◆ **Problem statement**: Copy out every line of the material below word for word, in the same order.

◆ **Dataset content**:
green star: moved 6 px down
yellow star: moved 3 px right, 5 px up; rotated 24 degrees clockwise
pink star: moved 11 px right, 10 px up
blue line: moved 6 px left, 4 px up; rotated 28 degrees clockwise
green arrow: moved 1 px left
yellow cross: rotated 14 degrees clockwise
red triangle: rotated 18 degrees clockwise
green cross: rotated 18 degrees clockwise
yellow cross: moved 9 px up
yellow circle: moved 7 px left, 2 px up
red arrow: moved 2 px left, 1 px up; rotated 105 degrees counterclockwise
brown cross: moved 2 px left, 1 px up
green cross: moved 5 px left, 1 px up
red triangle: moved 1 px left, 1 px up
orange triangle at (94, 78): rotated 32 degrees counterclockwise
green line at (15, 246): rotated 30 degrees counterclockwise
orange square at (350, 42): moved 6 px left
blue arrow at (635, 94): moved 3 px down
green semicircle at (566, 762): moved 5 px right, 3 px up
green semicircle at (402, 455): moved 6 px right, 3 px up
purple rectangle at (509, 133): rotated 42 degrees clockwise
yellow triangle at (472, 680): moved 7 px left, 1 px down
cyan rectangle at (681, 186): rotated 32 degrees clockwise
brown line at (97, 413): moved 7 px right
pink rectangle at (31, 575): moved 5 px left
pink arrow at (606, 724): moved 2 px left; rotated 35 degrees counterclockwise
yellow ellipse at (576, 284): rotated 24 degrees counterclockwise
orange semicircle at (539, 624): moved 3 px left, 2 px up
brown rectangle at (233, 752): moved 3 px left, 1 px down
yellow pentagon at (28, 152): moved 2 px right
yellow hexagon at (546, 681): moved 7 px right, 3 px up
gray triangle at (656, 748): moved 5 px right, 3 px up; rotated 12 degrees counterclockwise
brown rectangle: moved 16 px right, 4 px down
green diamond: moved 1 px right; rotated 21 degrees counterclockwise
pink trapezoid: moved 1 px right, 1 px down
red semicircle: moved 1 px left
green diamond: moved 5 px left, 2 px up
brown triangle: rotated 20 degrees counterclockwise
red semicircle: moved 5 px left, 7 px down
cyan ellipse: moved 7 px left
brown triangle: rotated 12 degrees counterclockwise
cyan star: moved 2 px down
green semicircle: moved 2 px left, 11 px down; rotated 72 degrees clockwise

◆ **Exercise answer**:
green star: moved 6 px down
yellow star: moved 3 px right, 5 px up; rotated 24 degrees clockwise
pink star: moved 11 px right, 10 px up
blue line: moved 6 px left, 4 px up; rotated 28 degrees clockwise
green arrow: moved 1 px left
yellow cross: rotated 14 degrees clockwise
red triangle: rotated 18 degrees clockwise
green cross: rotated 18 degrees clockwise
yellow cross: moved 9 px up
yellow circle: moved 7 px left, 2 px up
red arrow: moved 2 px left, 1 px up; rotated 105 degrees counterclockwise
brown cross: moved 2 px left, 1 px up
green cross: moved 5 px left, 1 px up
red triangle: moved 1 px left, 1 px up
orange triangle at (94, 78): rotated 32 degrees counterclockwise
green line at (15, 246): rotated 30 degrees counterclockwise
orange square at (350, 42): moved 6 px left
blue arrow at (635, 94): moved 3 px down
green semicircle at (566, 762): moved 5 px right, 3 px up
green semicircle at (402, 455): moved 6 px right, 3 px up
purple rectangle at (509, 133): rotated 42 degrees clockwise
yellow triangle at (472, 680): moved 7 px left, 1 px down
cyan rectangle at (681, 186): rotated 32 degrees clockwise
brown line at (97, 413): moved 7 px right
pink rectangle at (31, 575): moved 5 px left
pink arrow at (606, 724): moved 2 px left; rotated 35 degrees counterclockwise
yellow ellipse at (576, 284): rotated 24 degrees counterclockwise
orange semicircle at (539, 624): moved 3 px left, 2 px up
brown rectangle at (233, 752): moved 3 px left, 1 px down
yellow pentagon at (28, 152): moved 2 px right
yellow hexagon at (546, 681): moved 7 px right, 3 px up
gray triangle at (656, 748): moved 5 px right, 3 px up; rotated 12 degrees counterclockwise
brown rectangle: moved 16 px right, 4 px down
green diamond: moved 1 px right; rotated 21 degrees counterclockwise
pink trapezoid: moved 1 px right, 1 px down
red semicircle: moved 1 px left
green diamond: moved 5 px left, 2 px up
brown triangle: rotated 20 degrees counterclockwise
red semicircle: moved 5 px left, 7 px down
cyan ellipse: moved 7 px left
brown triangle: rotated 12 degrees counterclockwise
cyan star: moved 2 px down
green semicircle: moved 2 px left, 11 px down; rotated 72 degrees clockwise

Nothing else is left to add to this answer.